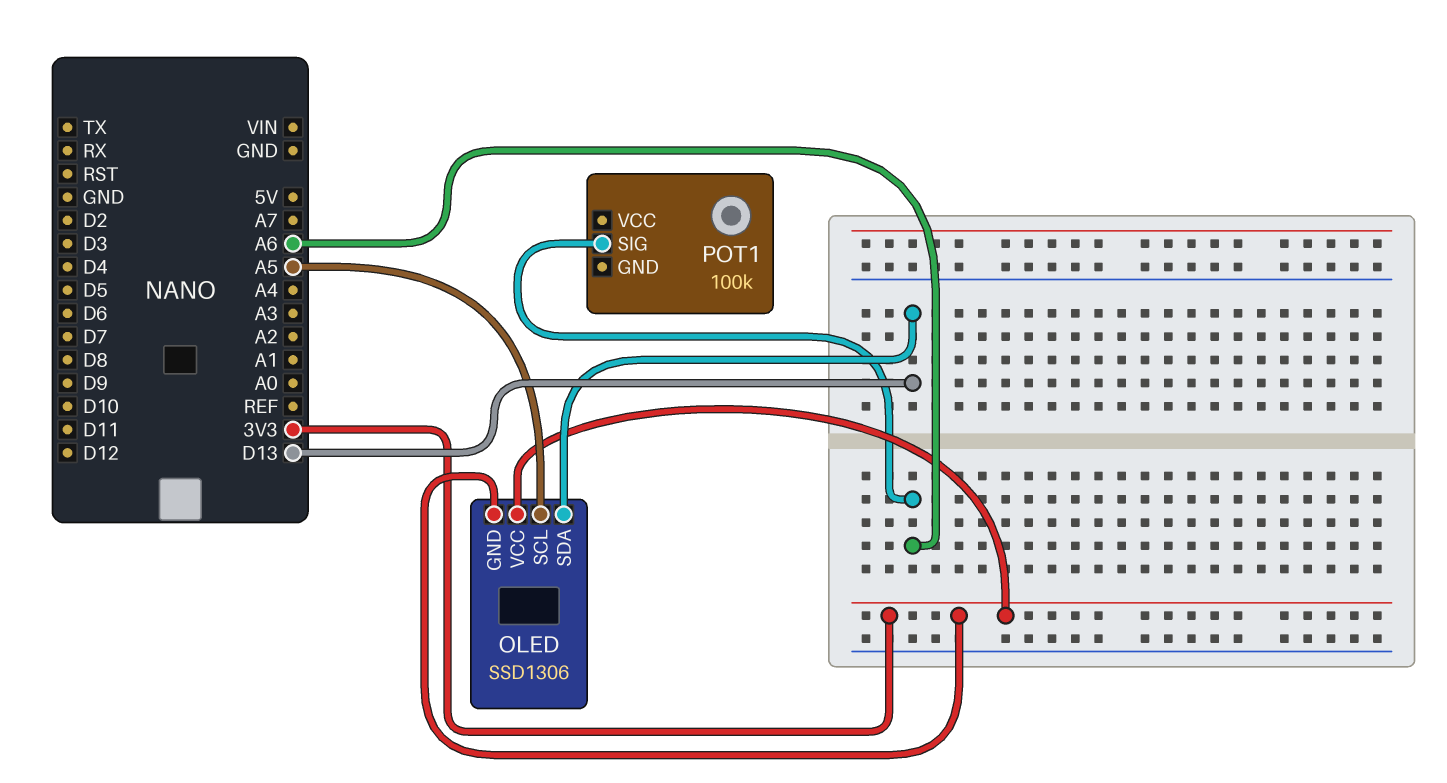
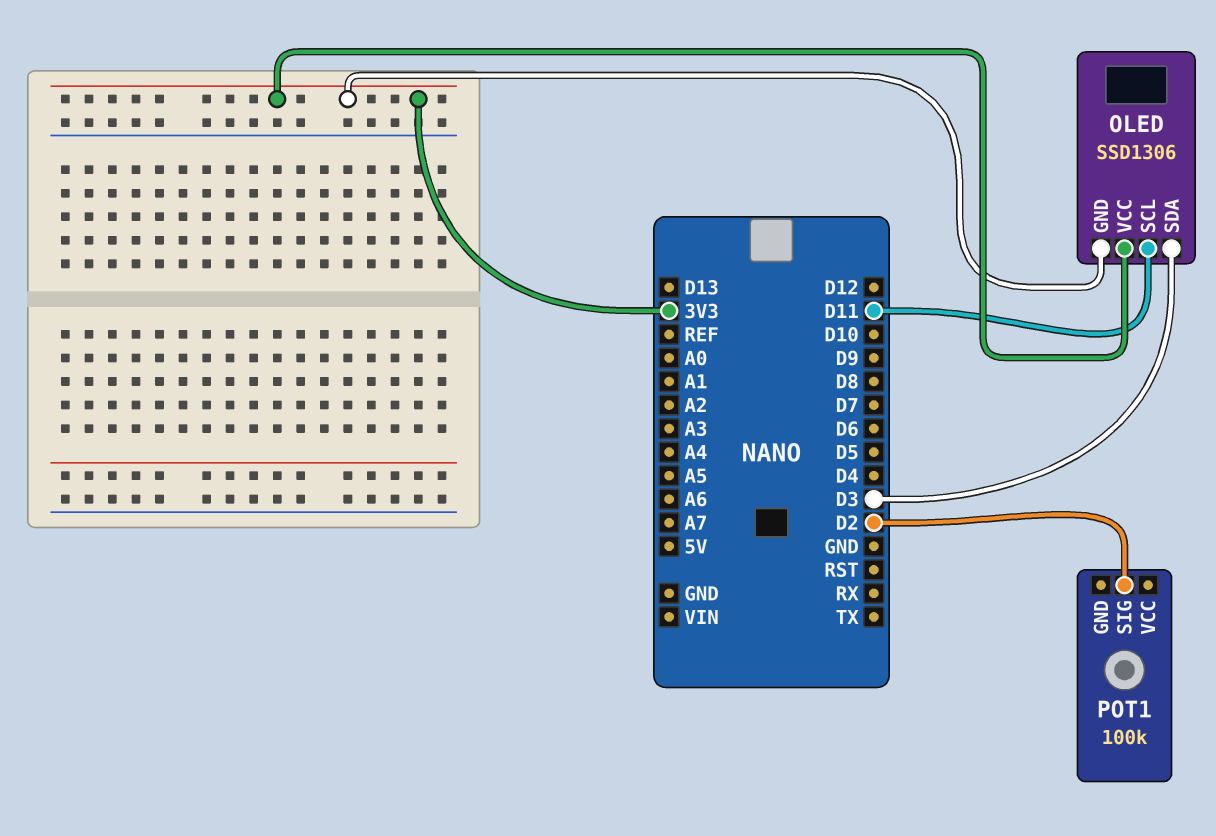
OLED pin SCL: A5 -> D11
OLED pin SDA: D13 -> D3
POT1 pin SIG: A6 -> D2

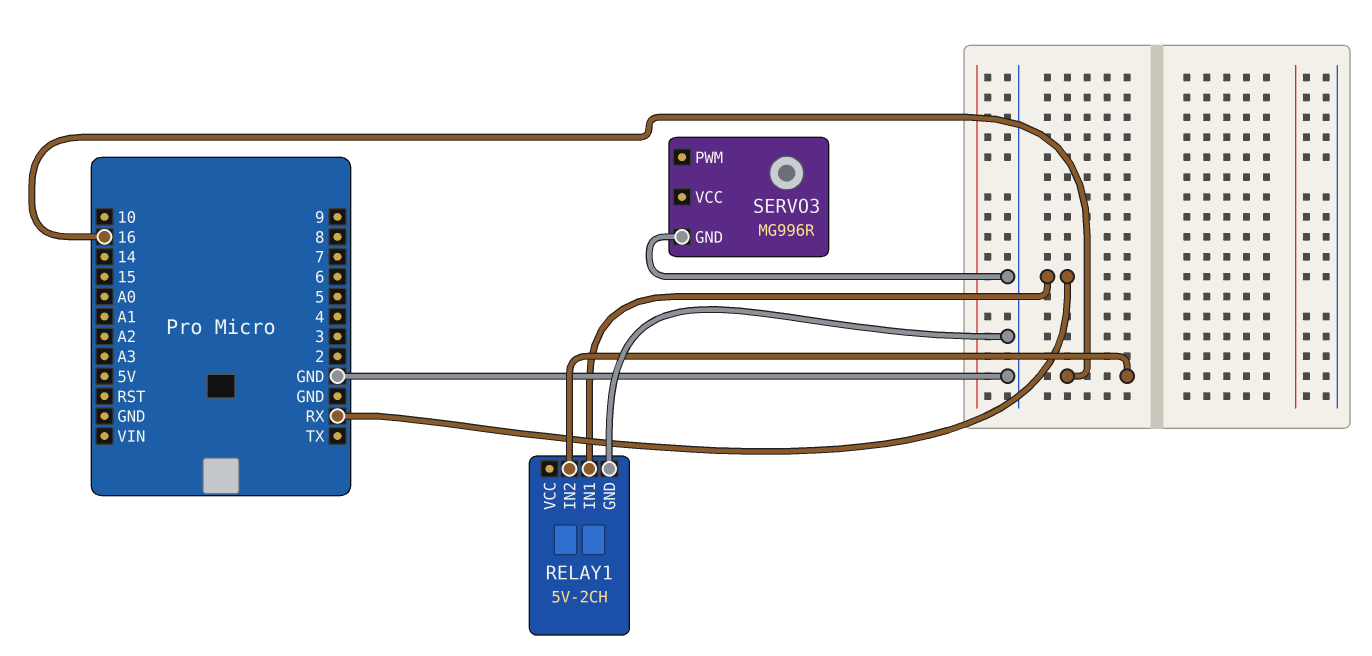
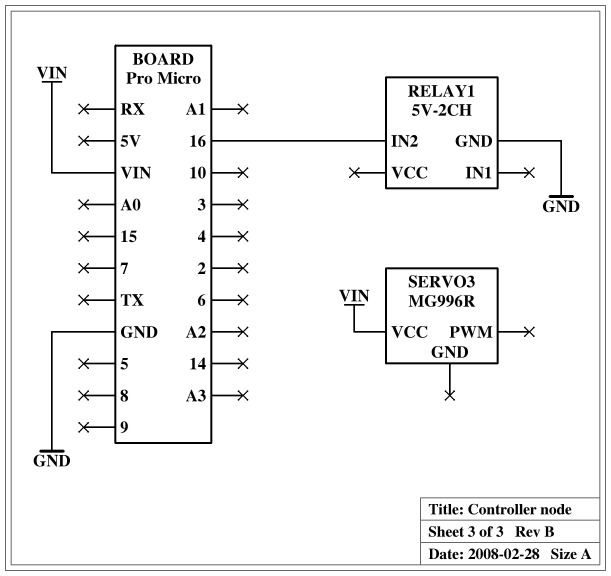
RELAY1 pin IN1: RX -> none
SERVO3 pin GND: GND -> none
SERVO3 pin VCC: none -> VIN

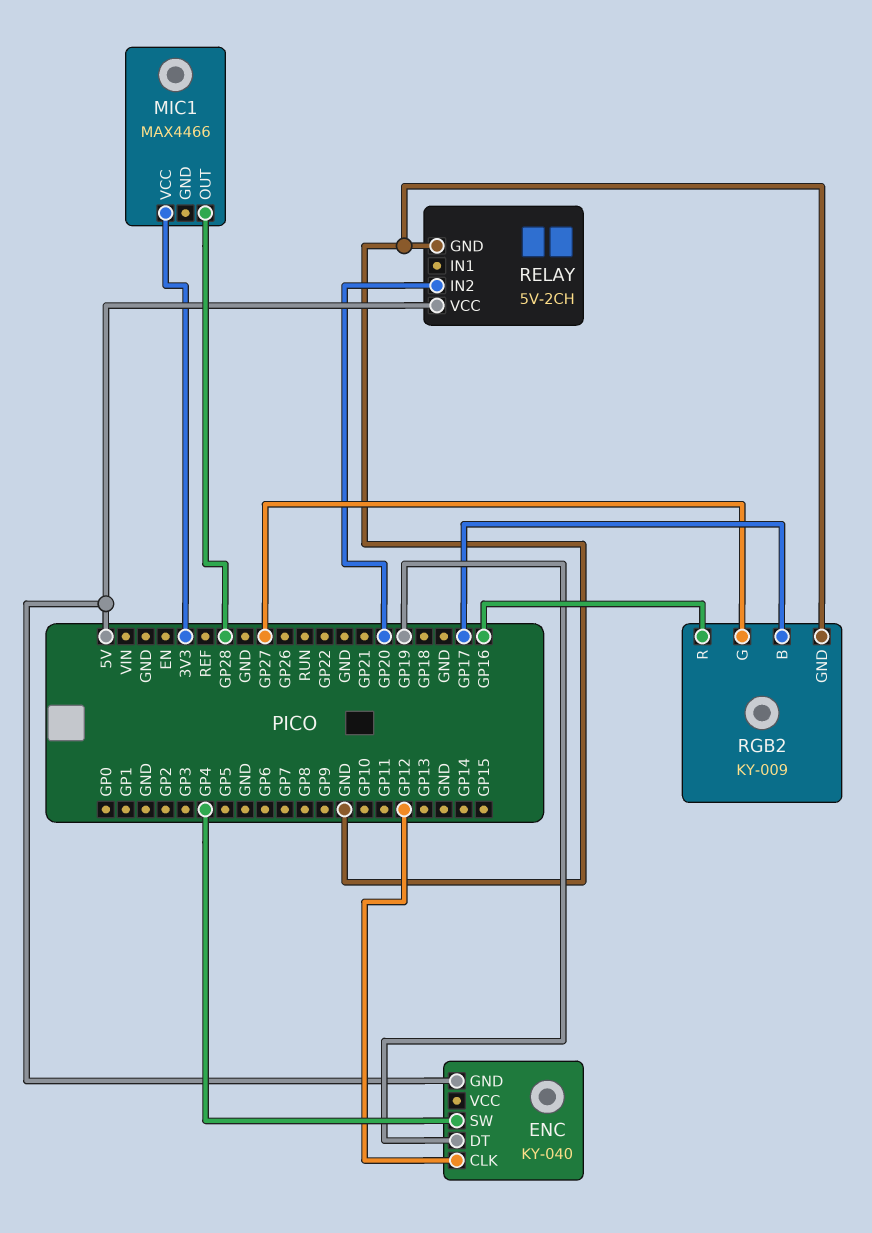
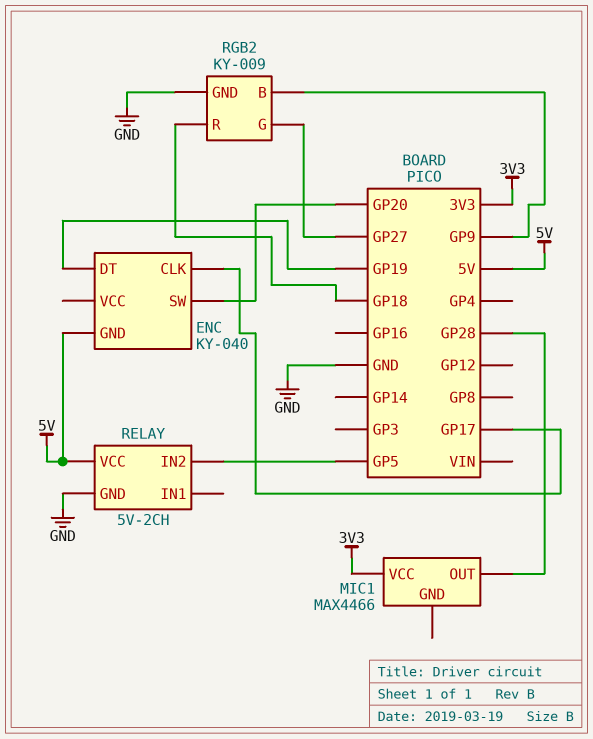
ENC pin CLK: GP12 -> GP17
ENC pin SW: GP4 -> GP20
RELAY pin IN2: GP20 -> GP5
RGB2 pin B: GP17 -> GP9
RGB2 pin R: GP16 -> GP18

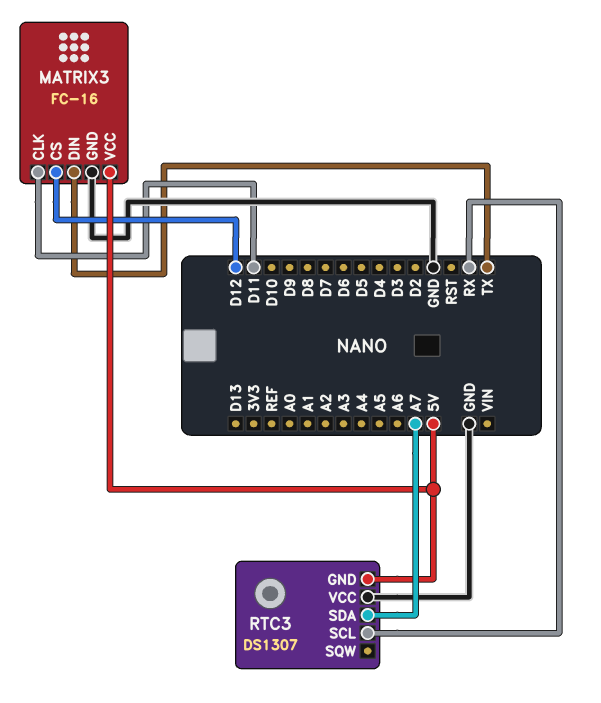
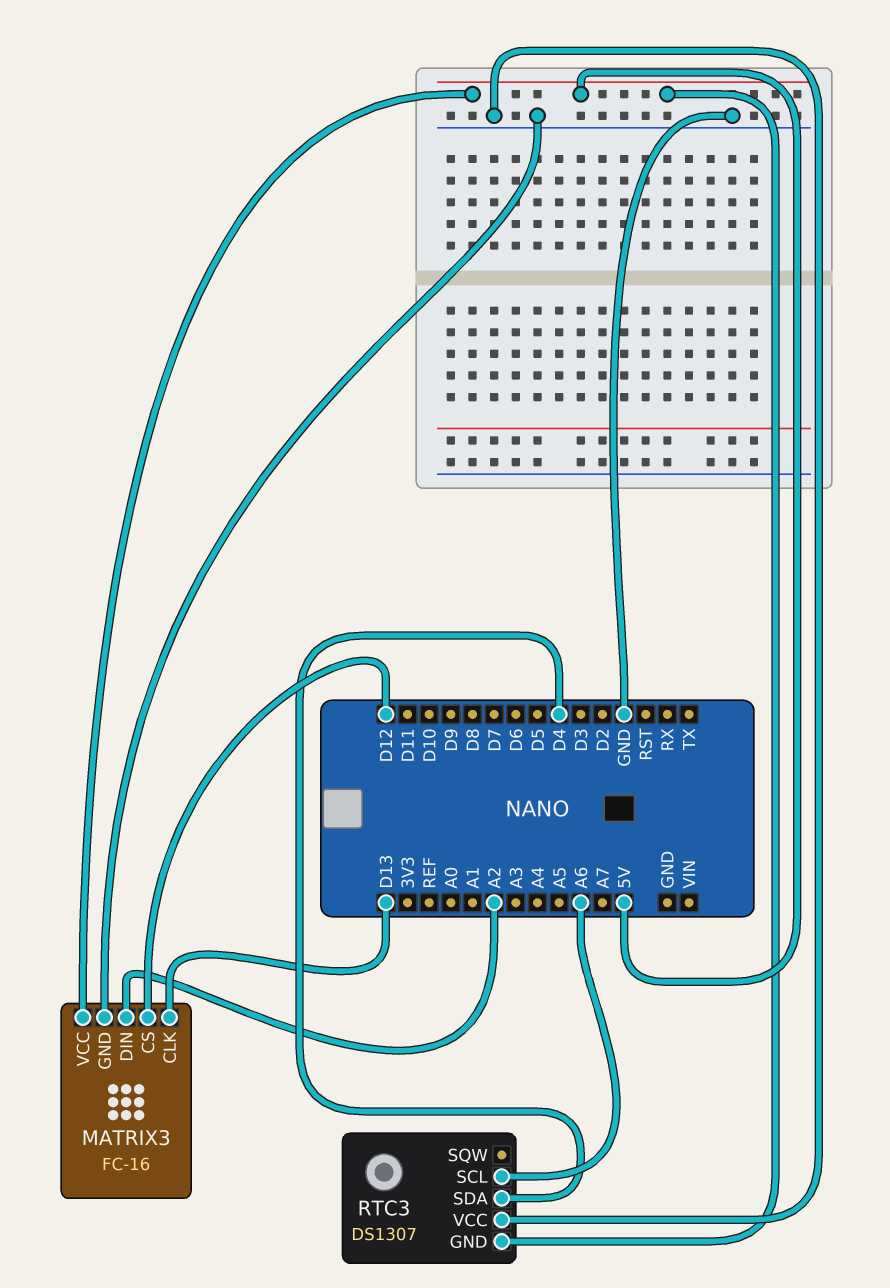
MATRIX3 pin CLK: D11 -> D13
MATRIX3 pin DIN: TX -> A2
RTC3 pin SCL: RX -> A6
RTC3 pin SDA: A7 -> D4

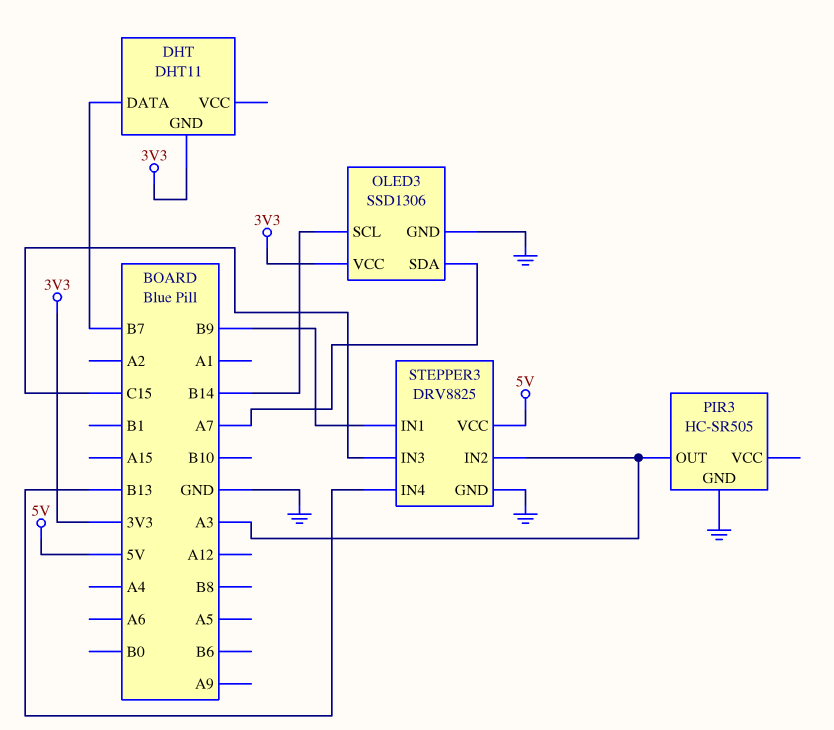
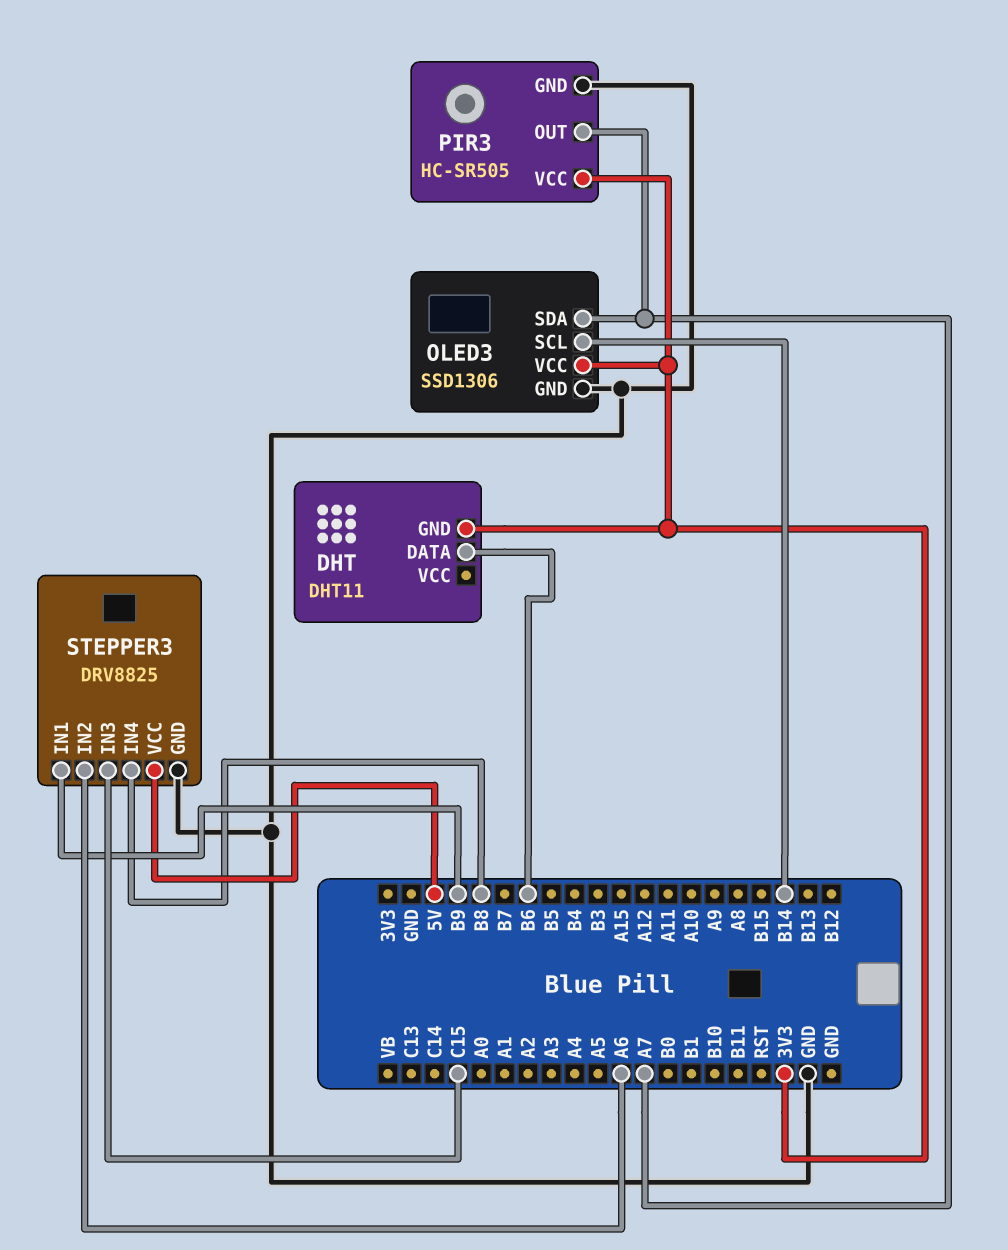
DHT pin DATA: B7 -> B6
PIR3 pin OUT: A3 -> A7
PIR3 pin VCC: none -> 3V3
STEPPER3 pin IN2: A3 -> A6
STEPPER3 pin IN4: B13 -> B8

**WHAT IS BEING ASKED:**
All entries above are to be set down word for word, and the pictures are to be left out.

**SOLUTION TO THIS PROBLEM:**
OLED pin SCL: A5 -> D11
OLED pin SDA: D13 -> D3
POT1 pin SIG: A6 -> D2

RELAY1 pin IN1: RX -> none
SERVO3 pin GND: GND -> none
SERVO3 pin VCC: none -> VIN

ENC pin CLK: GP12 -> GP17
ENC pin SW: GP4 -> GP20
RELAY pin IN2: GP20 -> GP5
RGB2 pin B: GP17 -> GP9
RGB2 pin R: GP16 -> GP18

MATRIX3 pin CLK: D11 -> D13
MATRIX3 pin DIN: TX -> A2
RTC3 pin SCL: RX -> A6
RTC3 pin SDA: A7 -> D4

DHT pin DATA: B7 -> B6
PIR3 pin OUT: A3 -> A7
PIR3 pin VCC: none -> 3V3
STEPPER3 pin IN2: A3 -> A6
STEPPER3 pin IN4: B13 -> B8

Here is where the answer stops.